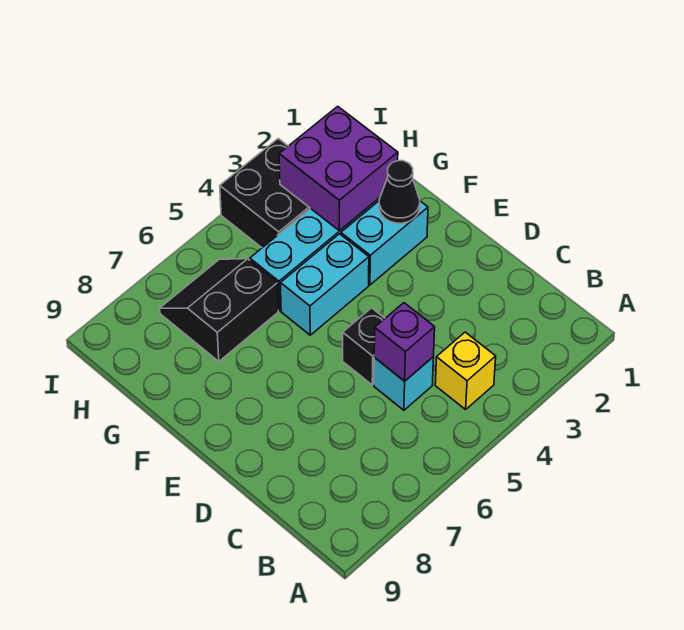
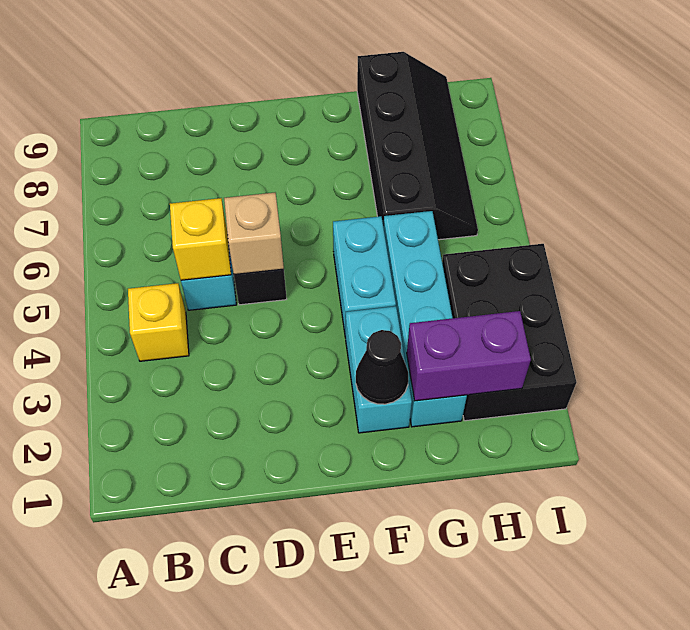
purple brick C5 level 2 -> yellow brick C5 level 2
none -> tan brick D5 level 2
purple brick G2:H3 level 2 -> purple brick G2:H2 level 2
black slope G6:H7 level 1 top G -> black slope G6:H9 level 1 top G
black brick H3:I4 level 1 -> black brick H2:I4 level 1

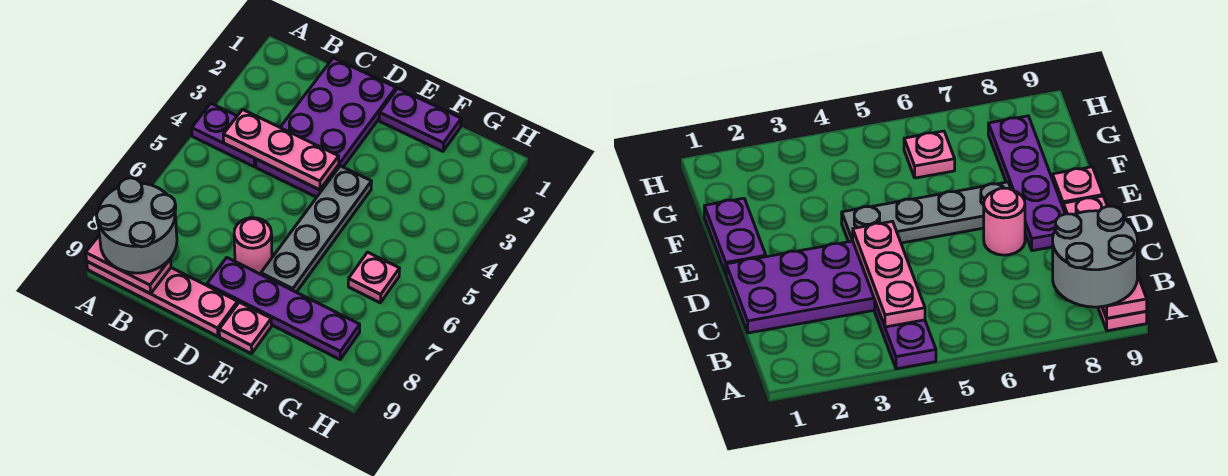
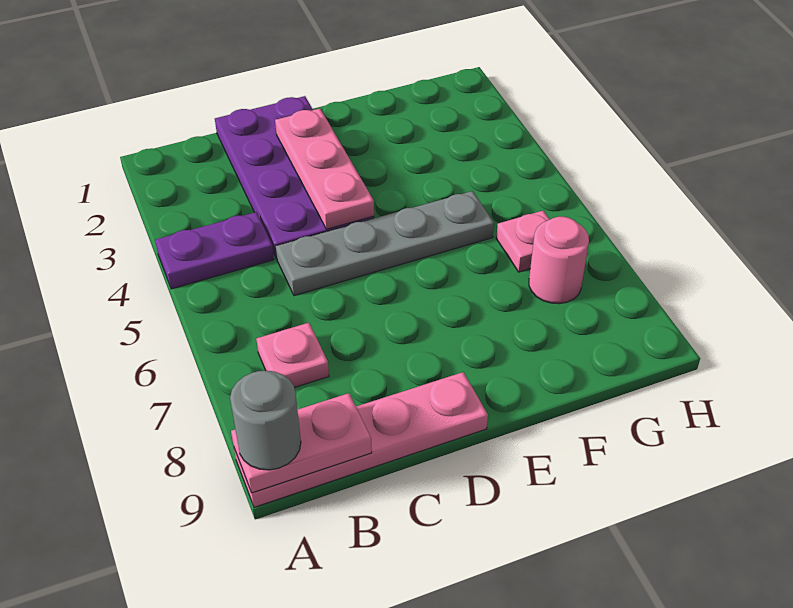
grey round brick A8:B9 level 3 -> grey round brick A9 level 3
pink plate B4:D4 level 2 -> pink plate D2:D4 level 2
pink round brick D7 level 1 -> pink round brick G7 level 1
purple plate D8:G8 level 1 -> none
purple plate E1:F1 level 1 -> none
grey plate E4:E7 level 1 -> grey plate C5:F5 level 1
pink plate E9 level 1 -> pink plate B7 level 1

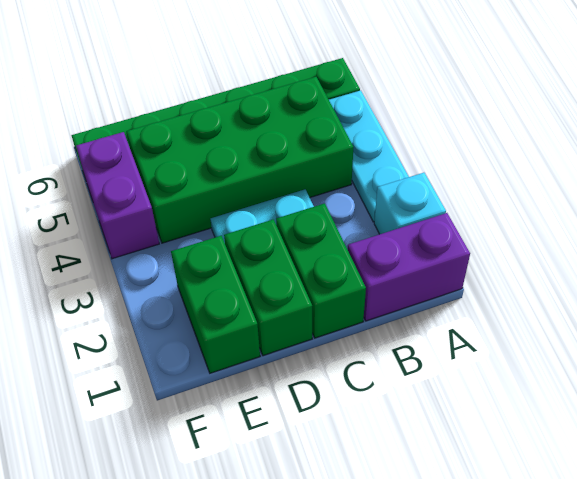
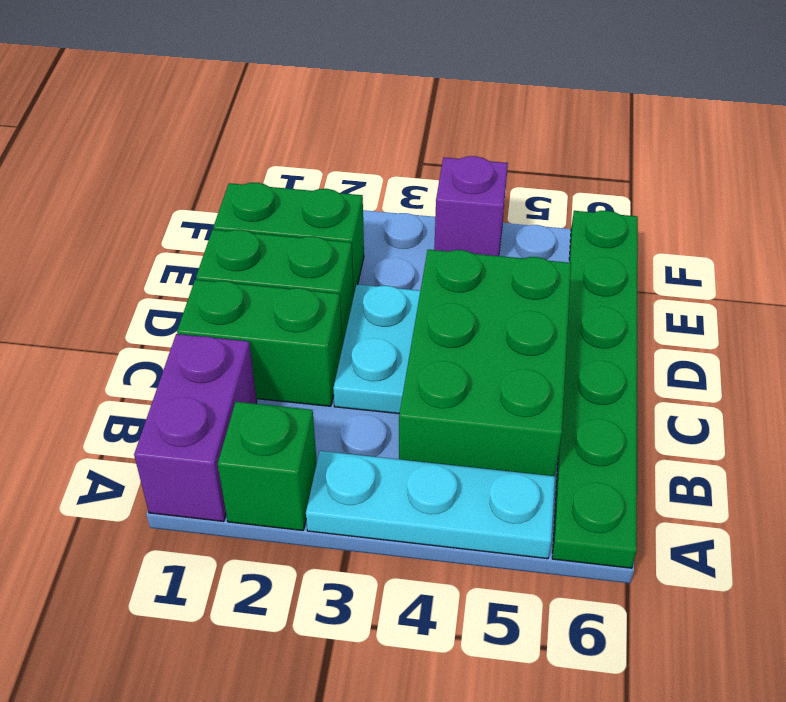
cyan brick A2 level 1 -> green brick A2 level 1
green brick B4:E5 level 1 -> green brick B4:D5 level 1
purple brick F4:F5 level 1 -> purple brick F4 level 1

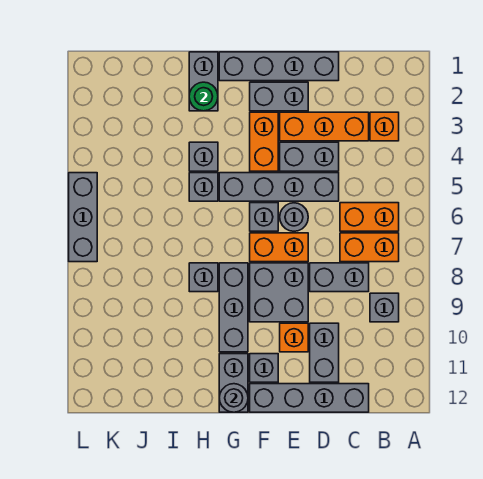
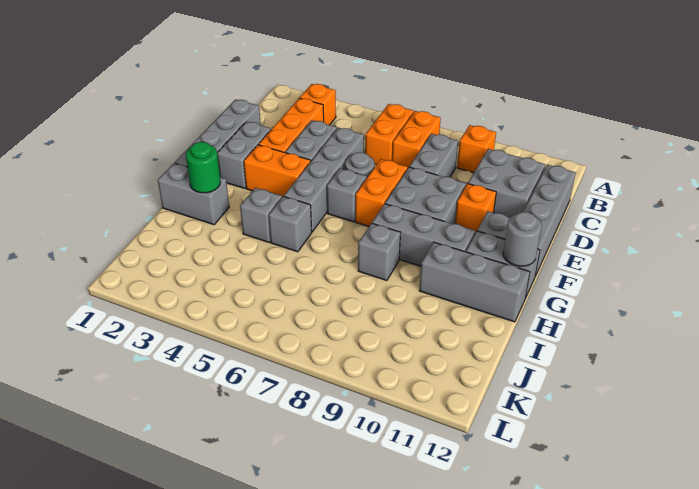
grey brick B9 level 1 -> orange brick B9 level 1
grey brick D10:D11 level 1 -> grey brick C10:D11 level 1
grey brick L5:L7 level 1 -> grey brick H10:H12 level 1

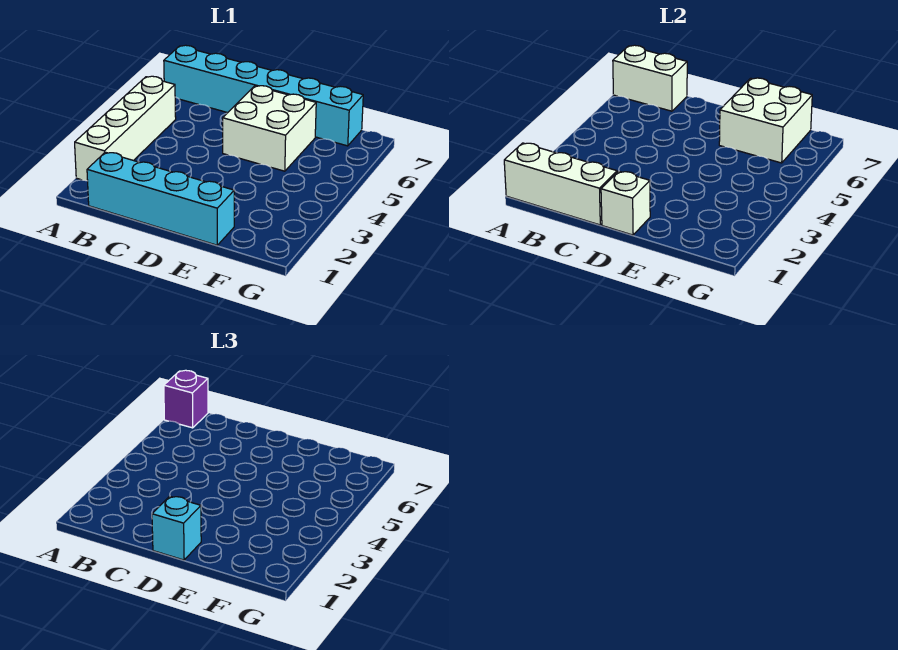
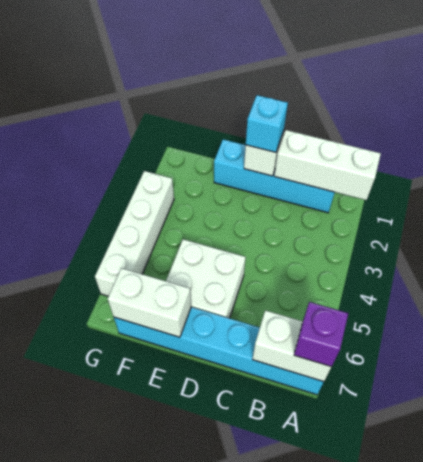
white brick A2:A5 level 1 -> white brick G3:G6 level 1
white brick E6:F7 level 2 -> white brick E7:F7 level 2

▸ Instructions for the task: Pictures stay out; everything else in the listing above gets repeated exactly.

▸ Written response:
purple brick C5 level 2 -> yellow brick C5 level 2
none -> tan brick D5 level 2
purple brick G2:H3 level 2 -> purple brick G2:H2 level 2
black slope G6:H7 level 1 top G -> black slope G6:H9 level 1 top G
black brick H3:I4 level 1 -> black brick H2:I4 level 1

grey round brick A8:B9 level 3 -> grey round brick A9 level 3
pink plate B4:D4 level 2 -> pink plate D2:D4 level 2
pink round brick D7 level 1 -> pink round brick G7 level 1
purple plate D8:G8 level 1 -> none
purple plate E1:F1 level 1 -> none
grey plate E4:E7 level 1 -> grey plate C5:F5 level 1
pink plate E9 level 1 -> pink plate B7 level 1

cyan brick A2 level 1 -> green brick A2 level 1
green brick B4:E5 level 1 -> green brick B4:D5 level 1
purple brick F4:F5 level 1 -> purple brick F4 level 1

grey brick B9 level 1 -> orange brick B9 level 1
grey brick D10:D11 level 1 -> grey brick C10:D11 level 1
grey brick L5:L7 level 1 -> grey brick H10:H12 level 1

white brick A2:A5 level 1 -> white brick G3:G6 level 1
white brick E6:F7 level 2 -> white brick E7:F7 level 2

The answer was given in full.